Task goal: Give an unaltered copy of the listing below, minus its pictures.

#### Data shown

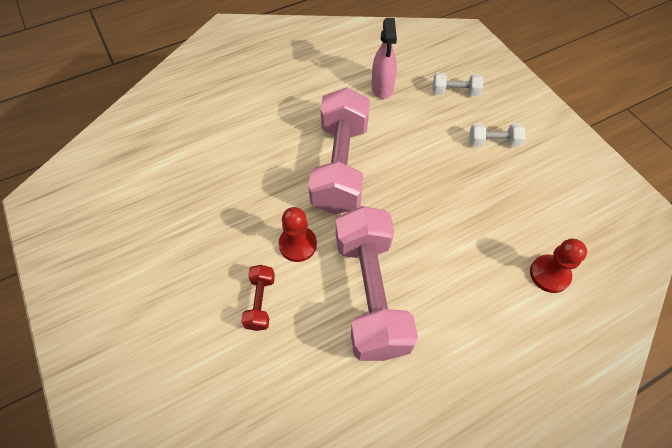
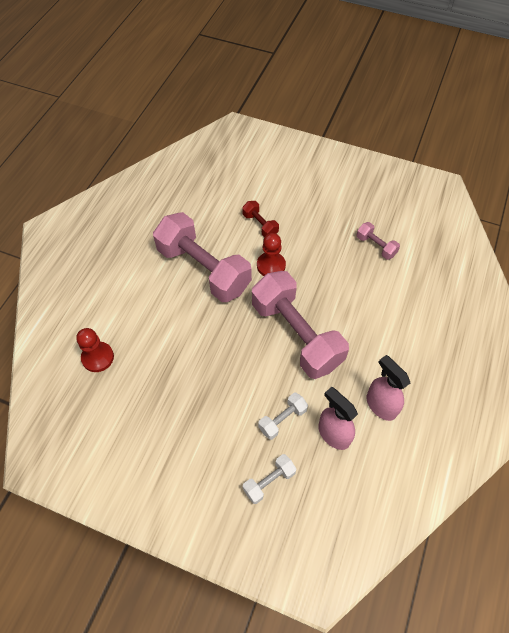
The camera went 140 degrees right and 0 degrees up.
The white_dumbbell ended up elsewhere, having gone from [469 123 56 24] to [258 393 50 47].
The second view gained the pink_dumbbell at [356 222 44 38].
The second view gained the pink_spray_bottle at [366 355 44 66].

########

Answer to this task:
The camera went 140 degrees right and 0 degrees up.
The white_dumbbell ended up elsewhere, having gone from [469 123 56 24] to [258 393 50 47].
The second view gained the pink_dumbbell at [356 222 44 38].
The second view gained the pink_spray_bottle at [366 355 44 66].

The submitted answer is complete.